● **What this task involves**: Every line with "LIGHT" in it must be copied from the data.

Items listed in a dataset
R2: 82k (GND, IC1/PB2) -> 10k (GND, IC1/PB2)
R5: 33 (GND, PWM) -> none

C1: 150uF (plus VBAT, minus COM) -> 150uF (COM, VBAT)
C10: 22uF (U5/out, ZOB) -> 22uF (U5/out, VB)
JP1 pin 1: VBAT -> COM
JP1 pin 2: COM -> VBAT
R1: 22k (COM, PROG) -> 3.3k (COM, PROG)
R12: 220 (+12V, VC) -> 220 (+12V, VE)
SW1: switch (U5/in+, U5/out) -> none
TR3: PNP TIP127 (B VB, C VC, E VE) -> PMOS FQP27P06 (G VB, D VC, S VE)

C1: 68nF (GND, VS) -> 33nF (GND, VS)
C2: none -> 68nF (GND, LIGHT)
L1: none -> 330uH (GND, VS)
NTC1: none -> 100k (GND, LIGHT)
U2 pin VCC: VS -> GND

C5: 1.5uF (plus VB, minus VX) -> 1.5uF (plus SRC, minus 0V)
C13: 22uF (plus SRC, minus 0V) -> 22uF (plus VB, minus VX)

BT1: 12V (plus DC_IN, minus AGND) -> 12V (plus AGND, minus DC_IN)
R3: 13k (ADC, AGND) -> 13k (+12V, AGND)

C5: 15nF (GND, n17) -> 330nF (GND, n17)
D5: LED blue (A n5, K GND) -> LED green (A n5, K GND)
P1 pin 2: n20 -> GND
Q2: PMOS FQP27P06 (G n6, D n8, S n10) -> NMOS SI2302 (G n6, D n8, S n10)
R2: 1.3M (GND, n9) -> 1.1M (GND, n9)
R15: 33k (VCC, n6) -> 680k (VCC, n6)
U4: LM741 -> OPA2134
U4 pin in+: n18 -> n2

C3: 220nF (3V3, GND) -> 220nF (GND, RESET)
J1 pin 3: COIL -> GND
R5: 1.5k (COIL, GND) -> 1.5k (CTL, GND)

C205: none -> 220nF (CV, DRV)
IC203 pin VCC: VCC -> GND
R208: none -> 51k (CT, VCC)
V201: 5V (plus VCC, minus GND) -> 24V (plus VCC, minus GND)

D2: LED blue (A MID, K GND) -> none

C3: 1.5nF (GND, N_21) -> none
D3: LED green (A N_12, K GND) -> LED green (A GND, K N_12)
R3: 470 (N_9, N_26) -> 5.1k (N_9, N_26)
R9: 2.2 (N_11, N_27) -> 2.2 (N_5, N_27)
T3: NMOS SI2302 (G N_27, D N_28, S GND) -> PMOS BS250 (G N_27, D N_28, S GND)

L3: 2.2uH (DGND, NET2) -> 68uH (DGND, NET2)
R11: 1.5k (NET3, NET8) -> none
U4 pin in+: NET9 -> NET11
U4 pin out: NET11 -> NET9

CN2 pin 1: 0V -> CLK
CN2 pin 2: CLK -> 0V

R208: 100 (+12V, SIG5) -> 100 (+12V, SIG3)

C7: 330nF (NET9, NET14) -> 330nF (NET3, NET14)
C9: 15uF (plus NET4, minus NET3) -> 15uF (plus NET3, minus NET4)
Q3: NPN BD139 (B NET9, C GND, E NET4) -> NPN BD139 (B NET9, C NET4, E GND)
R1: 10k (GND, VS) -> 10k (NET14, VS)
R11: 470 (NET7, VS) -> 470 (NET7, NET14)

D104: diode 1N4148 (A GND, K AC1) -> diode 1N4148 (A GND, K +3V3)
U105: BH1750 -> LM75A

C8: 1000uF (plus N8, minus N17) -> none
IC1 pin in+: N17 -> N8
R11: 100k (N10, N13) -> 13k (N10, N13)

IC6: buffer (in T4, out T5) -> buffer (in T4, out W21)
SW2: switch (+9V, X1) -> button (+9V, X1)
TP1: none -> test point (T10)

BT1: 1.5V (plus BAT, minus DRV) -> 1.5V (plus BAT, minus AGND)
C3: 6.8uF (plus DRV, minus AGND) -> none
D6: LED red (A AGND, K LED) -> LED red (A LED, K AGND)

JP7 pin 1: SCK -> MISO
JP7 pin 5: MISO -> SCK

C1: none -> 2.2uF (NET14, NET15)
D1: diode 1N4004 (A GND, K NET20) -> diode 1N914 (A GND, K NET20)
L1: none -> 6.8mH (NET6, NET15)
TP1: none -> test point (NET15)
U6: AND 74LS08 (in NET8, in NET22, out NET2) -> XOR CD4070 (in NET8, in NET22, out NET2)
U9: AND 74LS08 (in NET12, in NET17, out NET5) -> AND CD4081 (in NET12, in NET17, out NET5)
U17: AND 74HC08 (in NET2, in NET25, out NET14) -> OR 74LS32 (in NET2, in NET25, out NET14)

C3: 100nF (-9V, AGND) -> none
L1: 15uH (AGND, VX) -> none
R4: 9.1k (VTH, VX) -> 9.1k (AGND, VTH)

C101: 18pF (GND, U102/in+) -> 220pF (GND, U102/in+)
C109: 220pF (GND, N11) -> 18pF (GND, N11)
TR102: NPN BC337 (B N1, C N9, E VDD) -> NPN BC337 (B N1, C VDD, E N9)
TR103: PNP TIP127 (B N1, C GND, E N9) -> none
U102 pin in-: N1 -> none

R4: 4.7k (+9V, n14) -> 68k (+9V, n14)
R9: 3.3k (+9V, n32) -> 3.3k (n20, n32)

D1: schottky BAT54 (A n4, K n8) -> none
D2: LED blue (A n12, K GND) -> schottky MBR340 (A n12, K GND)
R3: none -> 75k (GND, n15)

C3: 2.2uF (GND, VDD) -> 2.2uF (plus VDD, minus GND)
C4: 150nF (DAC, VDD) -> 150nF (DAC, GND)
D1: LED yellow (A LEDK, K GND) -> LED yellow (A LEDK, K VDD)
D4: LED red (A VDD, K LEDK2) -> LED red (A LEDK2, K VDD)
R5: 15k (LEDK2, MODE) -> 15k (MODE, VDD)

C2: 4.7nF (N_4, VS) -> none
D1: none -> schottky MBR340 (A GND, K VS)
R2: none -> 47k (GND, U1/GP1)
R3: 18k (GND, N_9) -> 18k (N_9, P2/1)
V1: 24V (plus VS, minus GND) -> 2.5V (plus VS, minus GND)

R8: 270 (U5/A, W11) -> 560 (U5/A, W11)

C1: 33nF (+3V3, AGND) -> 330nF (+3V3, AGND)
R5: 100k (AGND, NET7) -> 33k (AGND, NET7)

● **Problem solution**:
C2: none -> 68nF (GND, LIGHT)
NTC1: none -> 100k (GND, LIGHT)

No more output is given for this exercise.